**Saved data entries**
▬▬▬
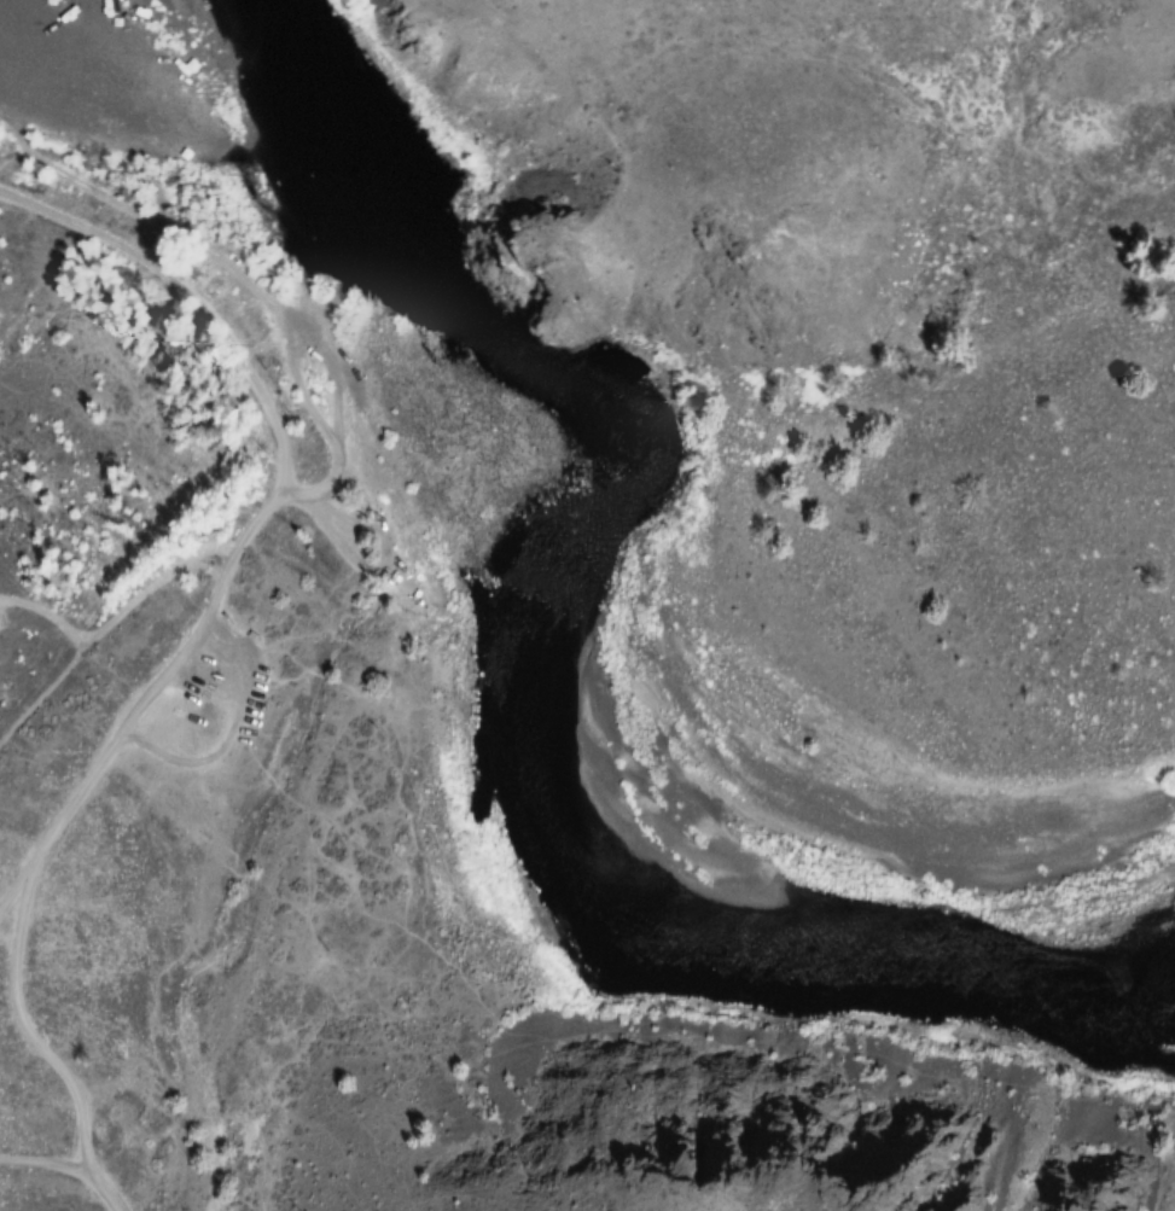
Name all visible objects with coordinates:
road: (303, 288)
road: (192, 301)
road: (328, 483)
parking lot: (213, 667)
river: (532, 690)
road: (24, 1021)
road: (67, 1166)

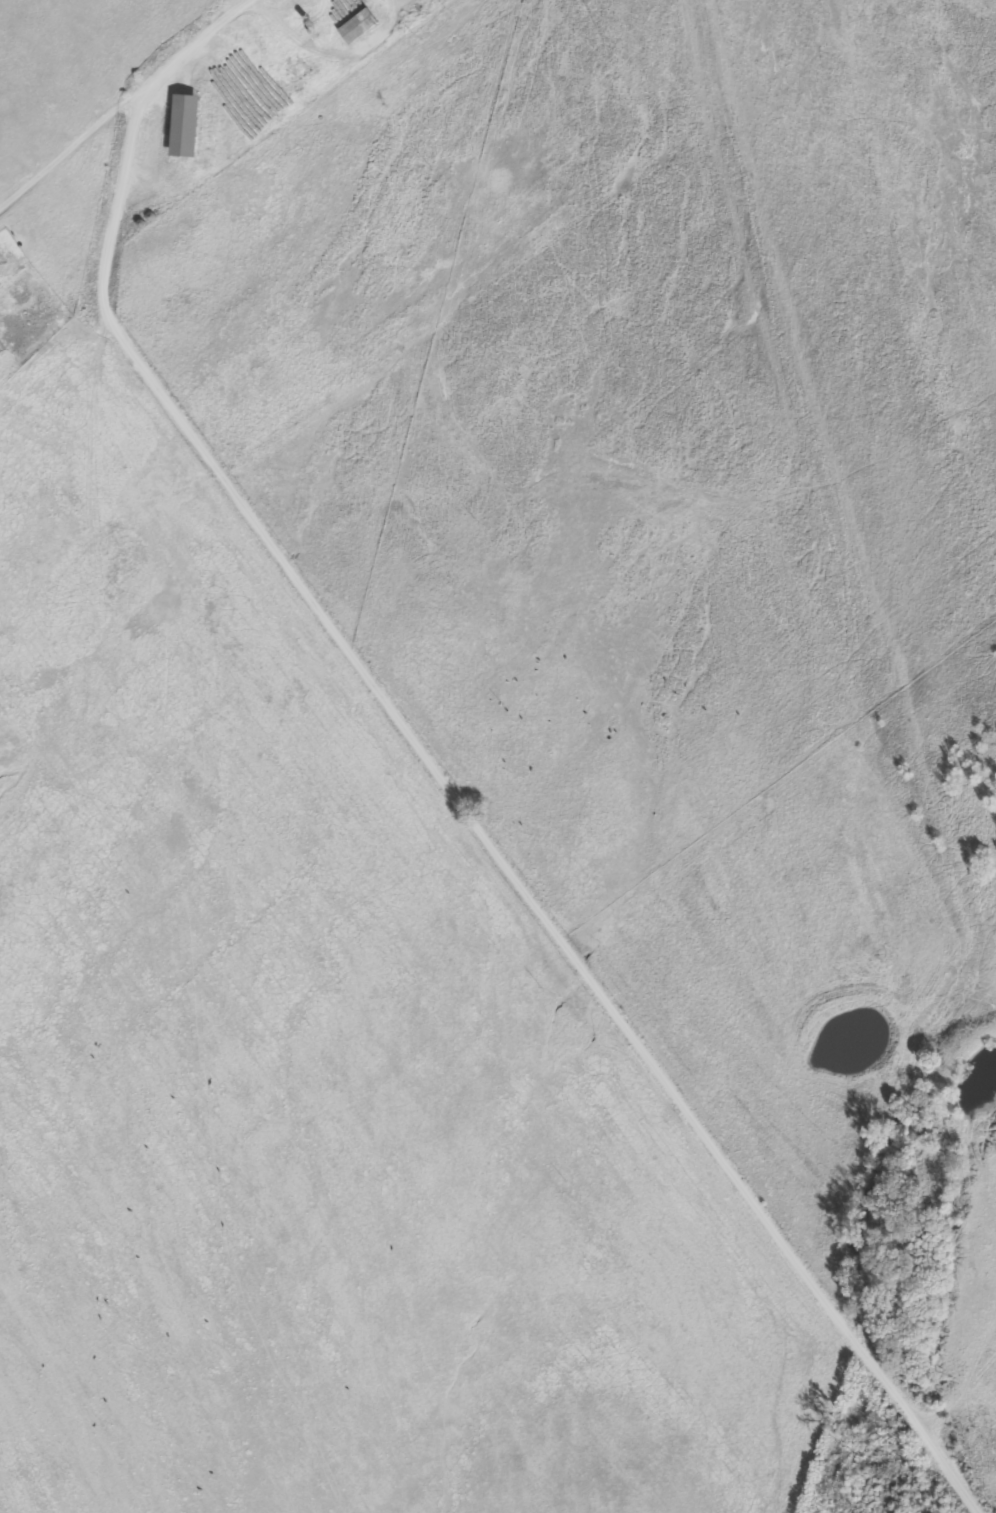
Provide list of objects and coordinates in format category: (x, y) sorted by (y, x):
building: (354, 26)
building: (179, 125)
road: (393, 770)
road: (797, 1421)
▬▬▬
**TASK DETAILS**
Output every record above verbatim, excluding images.

**THE ANSWER**
Name all visible objects with coordinates:
road: (303, 288)
road: (192, 301)
road: (328, 483)
parking lot: (213, 667)
river: (532, 690)
road: (24, 1021)
road: (67, 1166)

Provide list of objects and coordinates in format category: (x, y) sorted by (y, x):
building: (354, 26)
building: (179, 125)
road: (393, 770)
road: (797, 1421)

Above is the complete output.